• Job item: The material below holds pictures, which are to be left out; copy exactly the lines from the one with "[(169,239),(175,221),(162,216),(155,235),(169,239)]" through the one with "[(403,341),(401,325),(381,328),(384,344),(403,341)]".

• Information given:

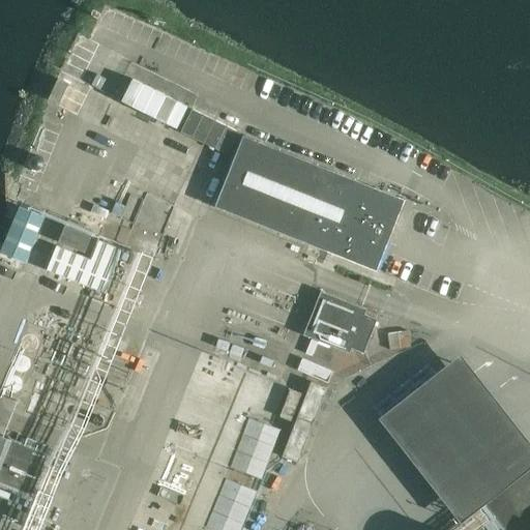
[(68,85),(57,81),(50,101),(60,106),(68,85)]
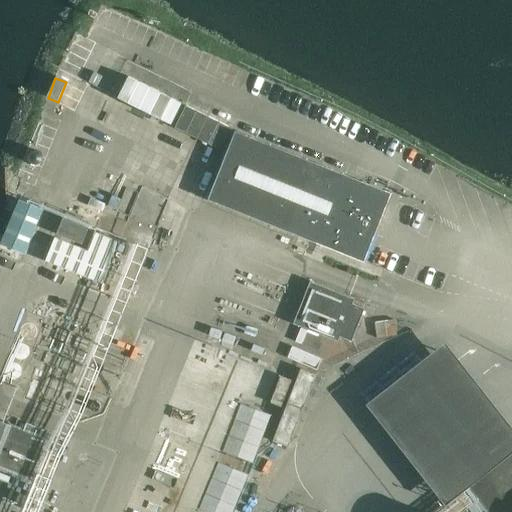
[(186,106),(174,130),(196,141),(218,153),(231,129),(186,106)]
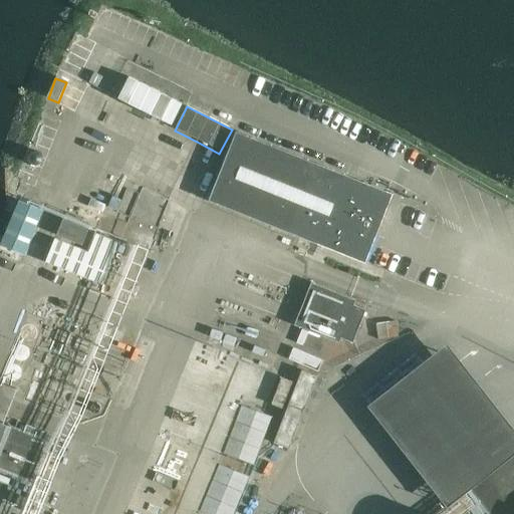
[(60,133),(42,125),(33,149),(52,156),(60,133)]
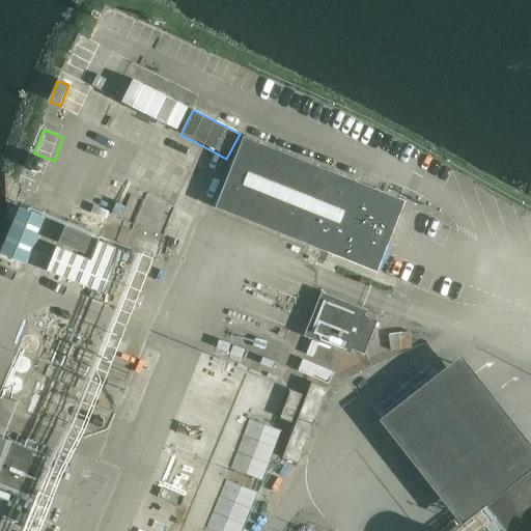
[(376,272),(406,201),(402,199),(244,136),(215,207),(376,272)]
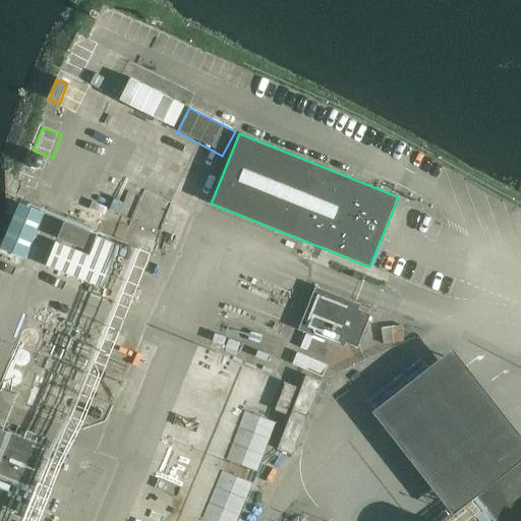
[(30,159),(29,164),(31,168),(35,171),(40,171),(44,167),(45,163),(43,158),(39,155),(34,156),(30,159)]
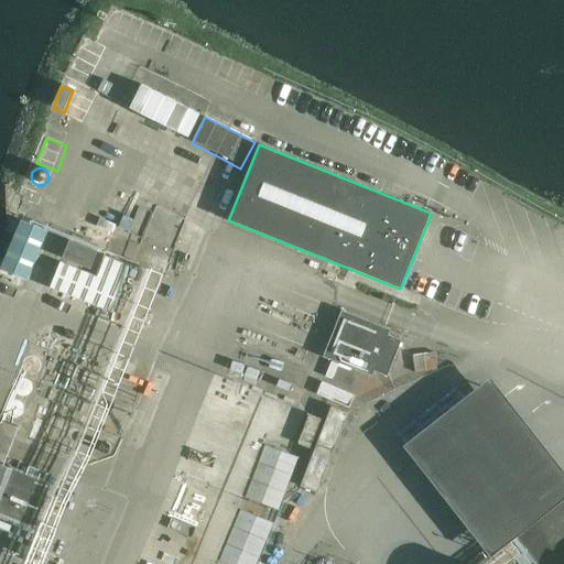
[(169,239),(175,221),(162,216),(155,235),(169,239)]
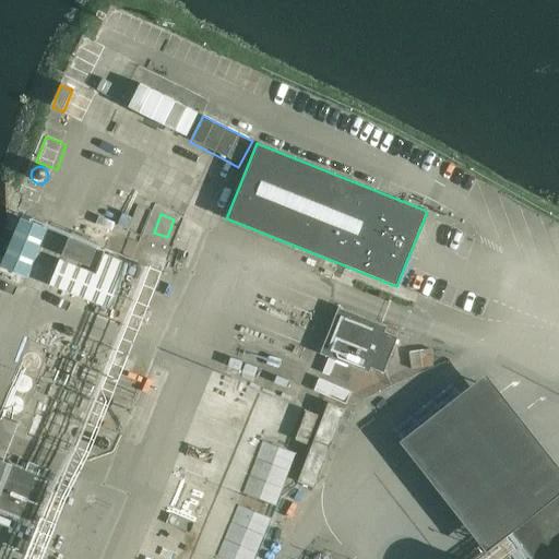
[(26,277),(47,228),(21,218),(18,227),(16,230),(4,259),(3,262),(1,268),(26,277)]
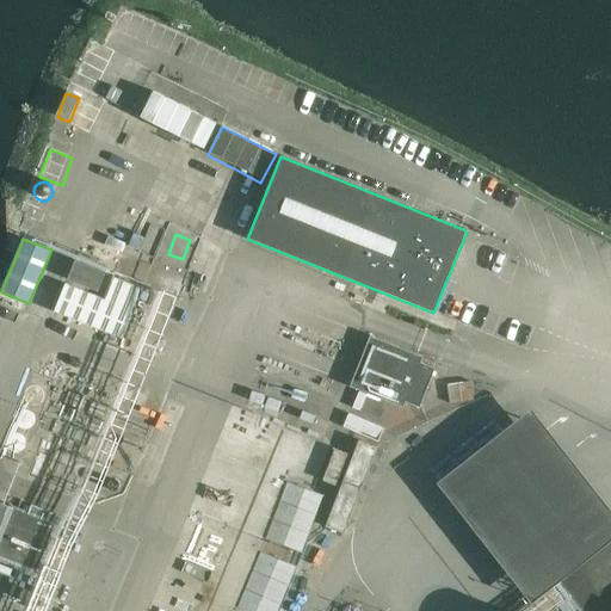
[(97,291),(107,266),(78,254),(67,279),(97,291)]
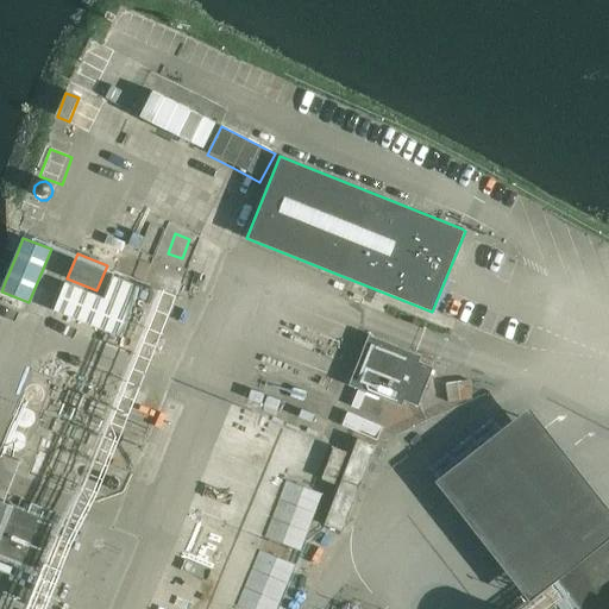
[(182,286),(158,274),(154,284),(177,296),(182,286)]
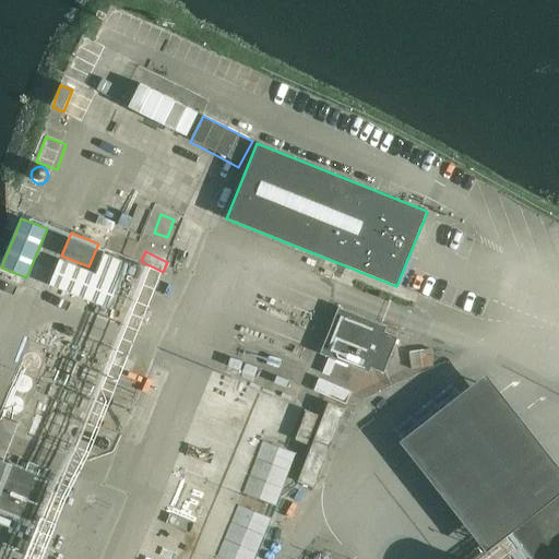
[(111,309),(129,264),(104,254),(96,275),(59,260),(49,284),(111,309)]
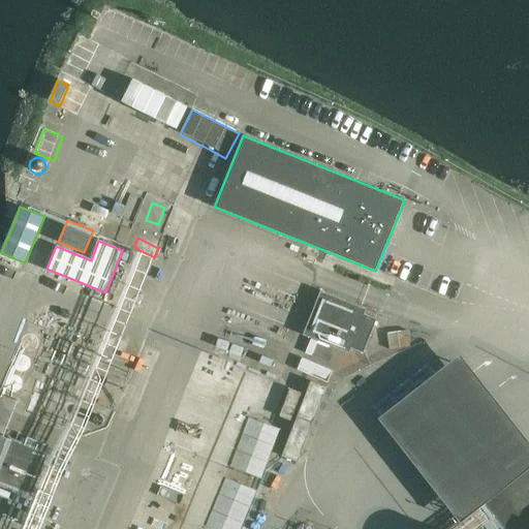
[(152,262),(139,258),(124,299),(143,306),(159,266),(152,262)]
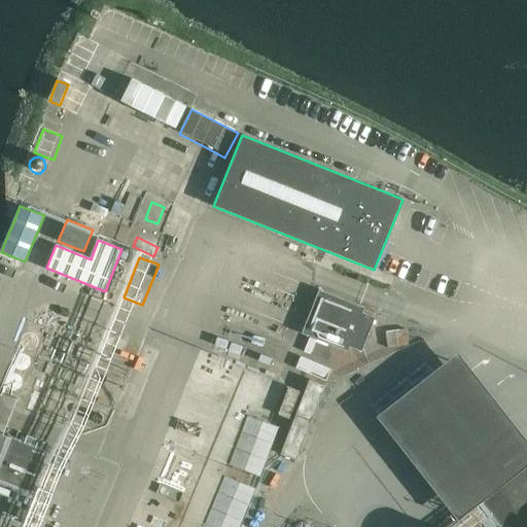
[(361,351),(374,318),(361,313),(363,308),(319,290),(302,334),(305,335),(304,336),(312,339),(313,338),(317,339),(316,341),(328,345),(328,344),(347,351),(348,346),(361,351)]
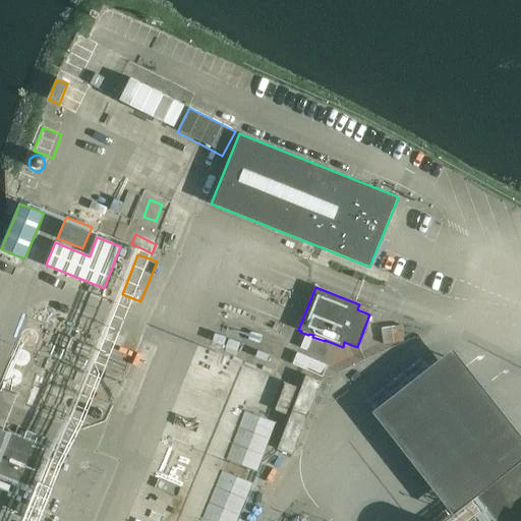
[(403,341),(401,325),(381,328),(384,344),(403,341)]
...
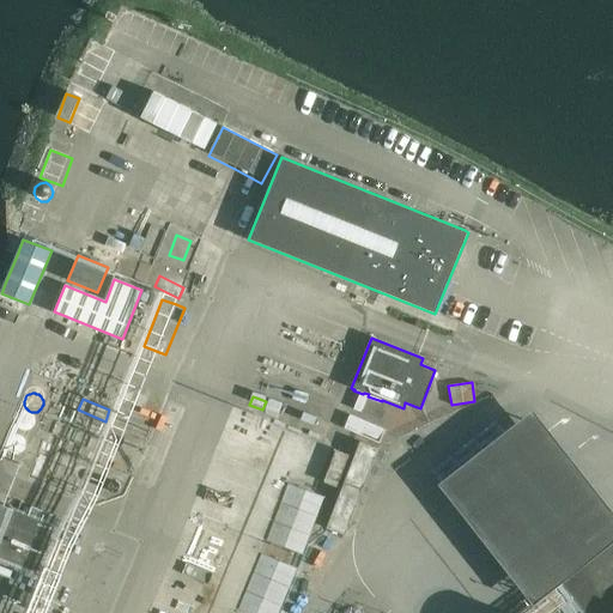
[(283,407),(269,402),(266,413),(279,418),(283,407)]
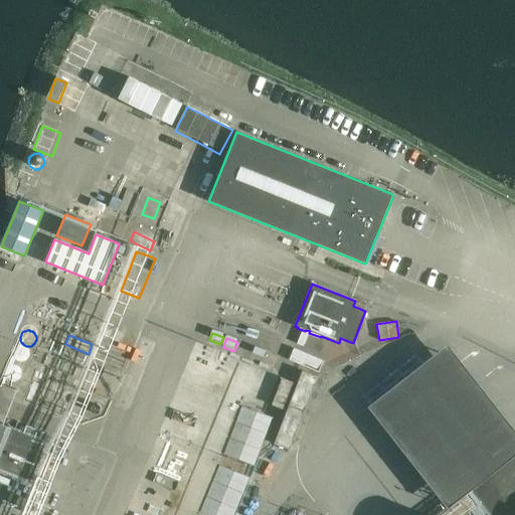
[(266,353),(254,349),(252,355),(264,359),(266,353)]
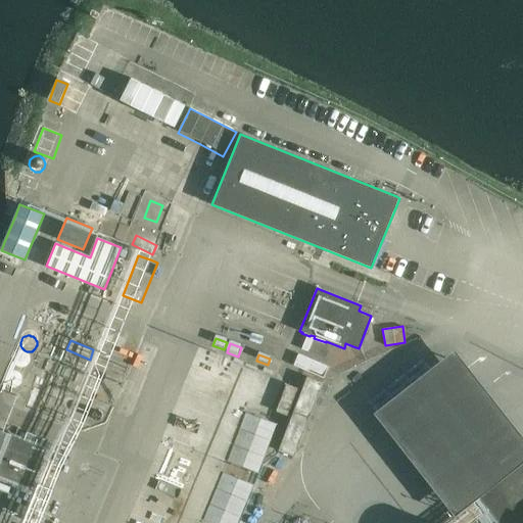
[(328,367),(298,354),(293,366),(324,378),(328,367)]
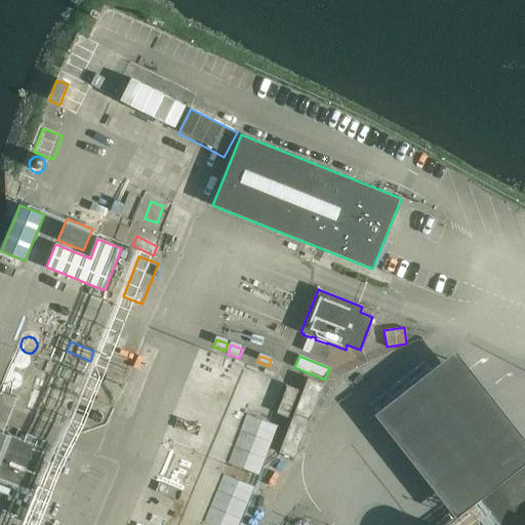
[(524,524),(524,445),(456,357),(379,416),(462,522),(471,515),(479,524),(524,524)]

• Written reply:
[(169,239),(175,221),(162,216),(155,235),(169,239)]
[(26,277),(47,228),(21,218),(18,227),(16,230),(4,259),(3,262),(1,268),(26,277)]
[(97,291),(107,266),(78,254),(67,279),(97,291)]
[(182,286),(158,274),(154,284),(177,296),(182,286)]
[(111,309),(129,264),(104,254),(96,275),(59,260),(49,284),(111,309)]
[(152,262),(139,258),(124,299),(143,306),(159,266),(152,262)]
[(361,351),(374,318),(361,313),(363,308),(319,290),(302,334),(305,335),(304,336),(312,339),(313,338),(317,339),(316,341),(328,345),(328,344),(347,351),(348,346),(361,351)]
[(403,341),(401,325),(381,328),(384,344),(403,341)]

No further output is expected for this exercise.